**Instructions to follow:** The answer must be a word-for-word copy of the records below, with every picture left out.

____

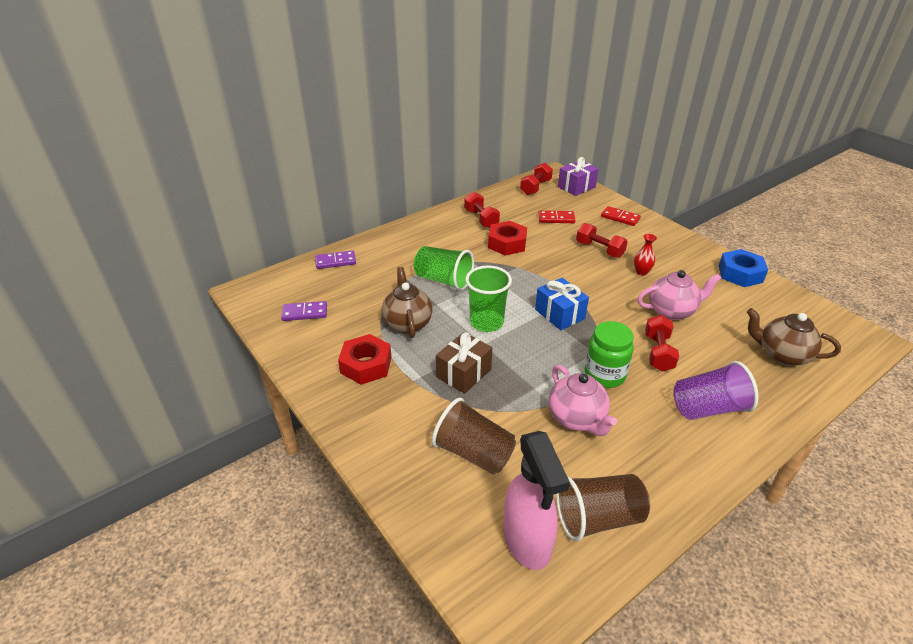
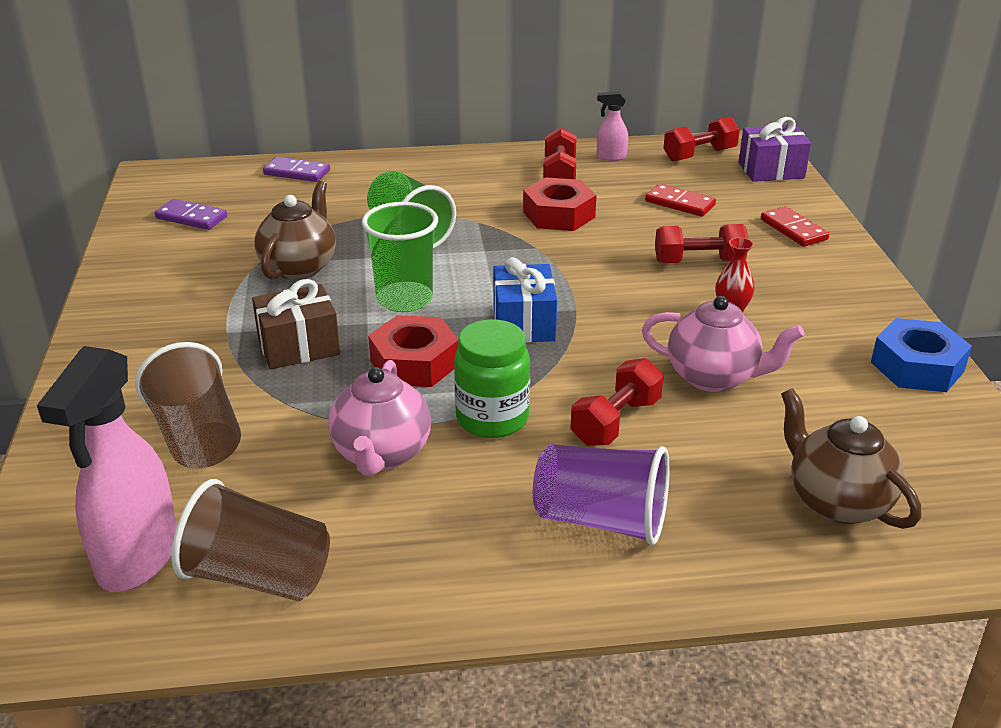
camera: 30 degrees right, 5 degrees down
red nut [338,334,392,385] -> red nut moved to [368,315,458,387]
red dumbbell [576,223,628,258] -> red dumbbell turned 75 degrees counterclockwise [655,224,748,263]
none -> pink spray bottle [597,91,628,161]

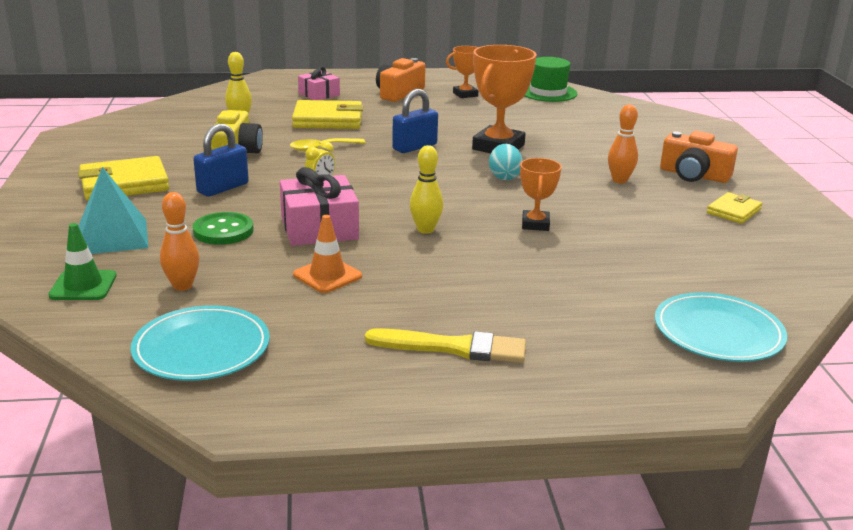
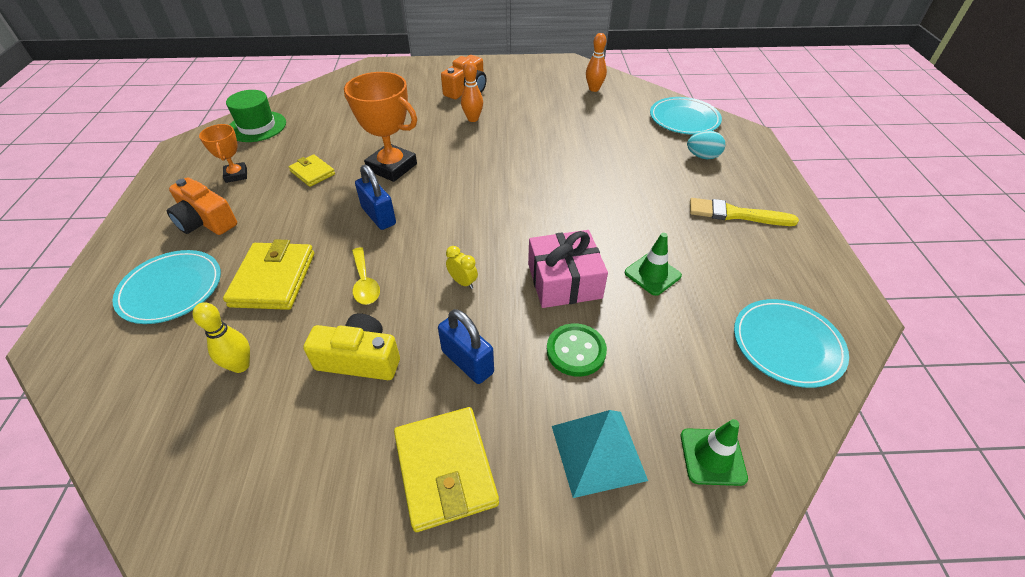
camera: 85 degrees left, 20 degrees up
orange bowling pin [160,192,199,291] -> orange bowling pin moved to [586,33,607,92]
orange traffic cone [293,215,362,293] -> green traffic cone [625,233,682,296]
pink gift [298,66,340,100] -> turquoise plate [112,250,221,324]
yellow brush [365,328,526,363] -> yellow brush turned 90 degrees counterclockwise [690,198,799,226]
yellow bowling pin [410,145,443,234] -> none
turquoise egg [489,144,523,180] -> turquoise egg moved to [687,131,725,159]
orange trophy [520,158,562,231] -> none
yellow wallet [707,192,762,224] -> yellow wallet moved to [289,154,335,187]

____

**Task result:**
camera: 30 degrees right, 5 degrees down
red nut [338,334,392,385] -> red nut moved to [368,315,458,387]
red dumbbell [576,223,628,258] -> red dumbbell turned 75 degrees counterclockwise [655,224,748,263]
none -> pink spray bottle [597,91,628,161]

camera: 85 degrees left, 20 degrees up
orange bowling pin [160,192,199,291] -> orange bowling pin moved to [586,33,607,92]
orange traffic cone [293,215,362,293] -> green traffic cone [625,233,682,296]
pink gift [298,66,340,100] -> turquoise plate [112,250,221,324]
yellow brush [365,328,526,363] -> yellow brush turned 90 degrees counterclockwise [690,198,799,226]
yellow bowling pin [410,145,443,234] -> none
turquoise egg [489,144,523,180] -> turquoise egg moved to [687,131,725,159]
orange trophy [520,158,562,231] -> none
yellow wallet [707,192,762,224] -> yellow wallet moved to [289,154,335,187]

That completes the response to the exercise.